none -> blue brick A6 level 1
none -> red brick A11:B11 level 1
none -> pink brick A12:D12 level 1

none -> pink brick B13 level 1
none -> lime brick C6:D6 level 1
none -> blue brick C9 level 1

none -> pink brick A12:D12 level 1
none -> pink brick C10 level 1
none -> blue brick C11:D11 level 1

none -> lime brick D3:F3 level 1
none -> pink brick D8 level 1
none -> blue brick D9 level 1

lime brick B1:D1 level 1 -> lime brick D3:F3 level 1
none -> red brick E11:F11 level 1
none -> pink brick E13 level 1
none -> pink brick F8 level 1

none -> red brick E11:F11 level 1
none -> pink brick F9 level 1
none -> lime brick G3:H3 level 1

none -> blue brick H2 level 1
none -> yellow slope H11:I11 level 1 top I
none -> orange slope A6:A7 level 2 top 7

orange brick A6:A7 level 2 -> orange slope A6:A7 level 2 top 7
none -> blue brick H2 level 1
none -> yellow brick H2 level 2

────────────────────────────────────────

■ Work instruction ■
Each of the entries must be set down again exactly.

■ Output of the exercise ■
none -> blue brick A6 level 1
none -> red brick A11:B11 level 1
none -> pink brick A12:D12 level 1

none -> pink brick B13 level 1
none -> lime brick C6:D6 level 1
none -> blue brick C9 level 1

none -> pink brick A12:D12 level 1
none -> pink brick C10 level 1
none -> blue brick C11:D11 level 1

none -> lime brick D3:F3 level 1
none -> pink brick D8 level 1
none -> blue brick D9 level 1

lime brick B1:D1 level 1 -> lime brick D3:F3 level 1
none -> red brick E11:F11 level 1
none -> pink brick E13 level 1
none -> pink brick F8 level 1

none -> red brick E11:F11 level 1
none -> pink brick F9 level 1
none -> lime brick G3:H3 level 1

none -> blue brick H2 level 1
none -> yellow slope H11:I11 level 1 top I
none -> orange slope A6:A7 level 2 top 7

orange brick A6:A7 level 2 -> orange slope A6:A7 level 2 top 7
none -> blue brick H2 level 1
none -> yellow brick H2 level 2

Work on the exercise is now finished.